Material provided Start Marker

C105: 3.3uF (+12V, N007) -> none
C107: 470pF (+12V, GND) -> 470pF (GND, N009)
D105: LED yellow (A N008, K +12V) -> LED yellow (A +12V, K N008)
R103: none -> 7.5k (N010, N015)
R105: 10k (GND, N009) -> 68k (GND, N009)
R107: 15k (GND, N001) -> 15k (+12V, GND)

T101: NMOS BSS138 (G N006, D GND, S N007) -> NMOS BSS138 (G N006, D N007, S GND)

Material provided End Marker
Material provided Start Marker

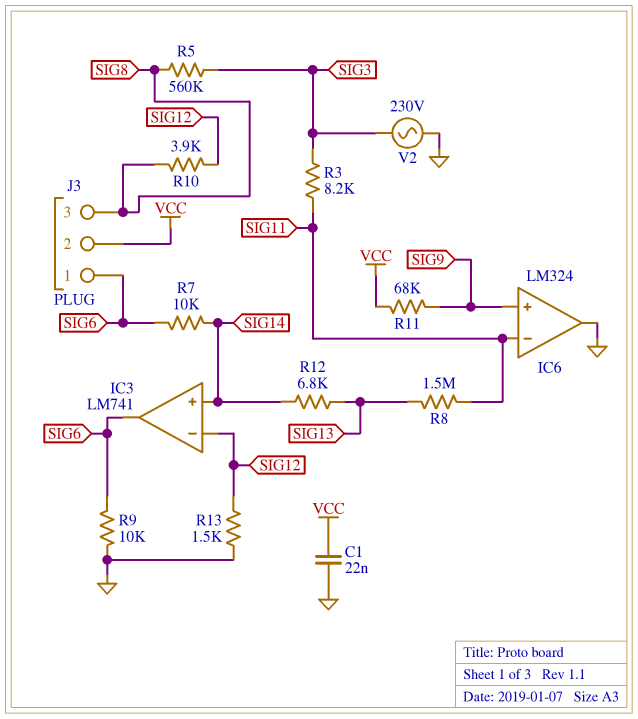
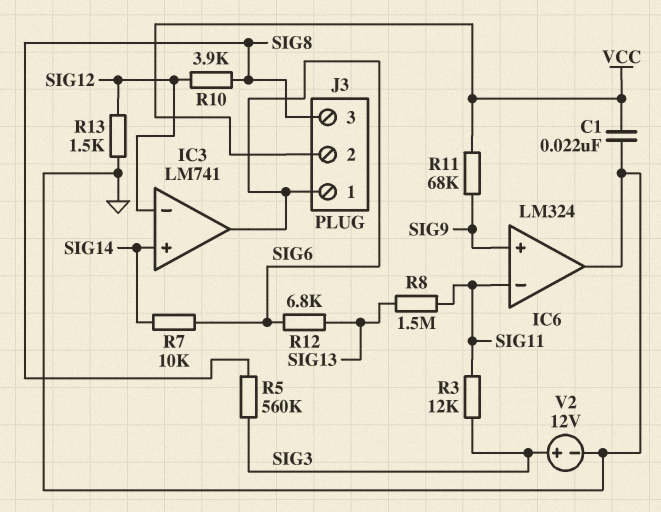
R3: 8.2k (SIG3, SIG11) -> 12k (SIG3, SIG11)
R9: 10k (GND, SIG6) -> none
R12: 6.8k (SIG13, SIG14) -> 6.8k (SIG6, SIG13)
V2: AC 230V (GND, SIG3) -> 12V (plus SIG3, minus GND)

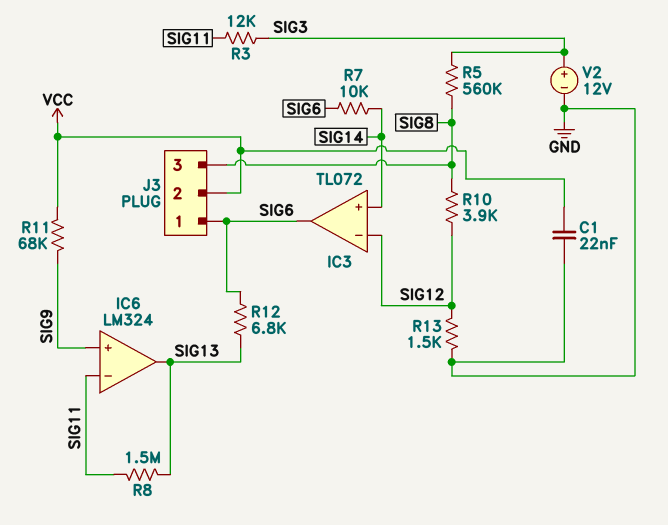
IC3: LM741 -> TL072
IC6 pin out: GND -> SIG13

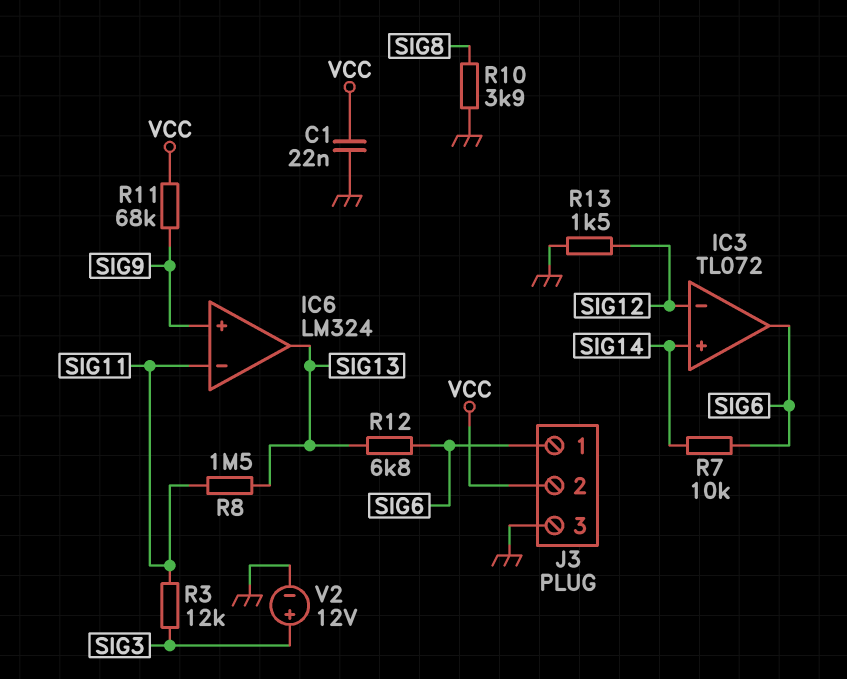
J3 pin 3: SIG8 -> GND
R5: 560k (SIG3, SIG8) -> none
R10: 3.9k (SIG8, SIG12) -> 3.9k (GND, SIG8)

Material provided End Marker

What the task requires
With the pictures removed from your copy, retype the lines above from the one that contains "V2: AC 230V" through the one that contains "R10: 3.9k (SIG8, SIG12) -> 3.9k (GND, SIG8)", exactly.

Task result
V2: AC 230V (GND, SIG3) -> 12V (plus SIG3, minus GND)

IC3: LM741 -> TL072
IC6 pin out: GND -> SIG13

J3 pin 3: SIG8 -> GND
R5: 560k (SIG3, SIG8) -> none
R10: 3.9k (SIG8, SIG12) -> 3.9k (GND, SIG8)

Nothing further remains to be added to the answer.